In the records below, the line with "(544, 225) = (445, 129): green" opens the range and the line with "(636, 338) = (343, 302): none" closes it; print that range exactly and nothing else.

** Supplied data **
------------------------
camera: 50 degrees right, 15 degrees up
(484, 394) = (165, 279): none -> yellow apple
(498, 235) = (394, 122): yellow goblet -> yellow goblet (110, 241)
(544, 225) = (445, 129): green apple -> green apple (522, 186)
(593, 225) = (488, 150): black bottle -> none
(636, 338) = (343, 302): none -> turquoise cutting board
------------------------
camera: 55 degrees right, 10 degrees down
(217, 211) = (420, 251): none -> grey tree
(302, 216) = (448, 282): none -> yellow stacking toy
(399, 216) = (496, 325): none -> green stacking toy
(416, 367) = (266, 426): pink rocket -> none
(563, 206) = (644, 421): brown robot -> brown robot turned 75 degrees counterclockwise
------------------------
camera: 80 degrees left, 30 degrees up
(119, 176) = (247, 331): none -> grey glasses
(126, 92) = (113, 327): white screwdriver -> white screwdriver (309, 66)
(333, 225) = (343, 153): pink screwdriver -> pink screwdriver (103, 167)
------------------------
** Exercise response **
(544, 225) = (445, 129): green apple -> green apple (522, 186)
(593, 225) = (488, 150): black bottle -> none
(636, 338) = (343, 302): none -> turquoise cutting board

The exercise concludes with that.